Object change descriptions

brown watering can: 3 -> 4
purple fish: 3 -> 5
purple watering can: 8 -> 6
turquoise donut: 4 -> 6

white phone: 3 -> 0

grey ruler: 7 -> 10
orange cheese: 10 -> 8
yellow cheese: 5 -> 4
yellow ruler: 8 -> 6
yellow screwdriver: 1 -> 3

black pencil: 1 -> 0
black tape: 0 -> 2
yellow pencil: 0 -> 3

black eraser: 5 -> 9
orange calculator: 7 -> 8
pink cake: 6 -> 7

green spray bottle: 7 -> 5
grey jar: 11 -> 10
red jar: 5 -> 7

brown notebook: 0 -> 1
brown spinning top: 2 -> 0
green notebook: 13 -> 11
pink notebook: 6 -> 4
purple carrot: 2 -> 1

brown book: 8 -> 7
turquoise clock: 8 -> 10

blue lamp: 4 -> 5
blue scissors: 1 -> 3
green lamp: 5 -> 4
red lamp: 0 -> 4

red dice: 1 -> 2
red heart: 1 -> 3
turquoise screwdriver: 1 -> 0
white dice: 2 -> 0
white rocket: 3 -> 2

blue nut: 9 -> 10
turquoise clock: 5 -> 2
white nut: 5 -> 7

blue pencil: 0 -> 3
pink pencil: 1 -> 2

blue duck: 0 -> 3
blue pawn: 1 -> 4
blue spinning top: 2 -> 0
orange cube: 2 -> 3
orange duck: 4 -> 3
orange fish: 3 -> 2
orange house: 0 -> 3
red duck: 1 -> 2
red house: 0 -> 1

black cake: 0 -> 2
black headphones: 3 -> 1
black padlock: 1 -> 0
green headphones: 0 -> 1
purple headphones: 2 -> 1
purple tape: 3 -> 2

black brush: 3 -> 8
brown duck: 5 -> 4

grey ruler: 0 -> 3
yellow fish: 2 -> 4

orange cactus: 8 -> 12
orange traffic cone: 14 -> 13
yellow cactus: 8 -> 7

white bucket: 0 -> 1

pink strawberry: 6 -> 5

**Exercise instructions:**
Answer with the count alone: how many lines in the data above have "pink" in them?

**Completed task:**
4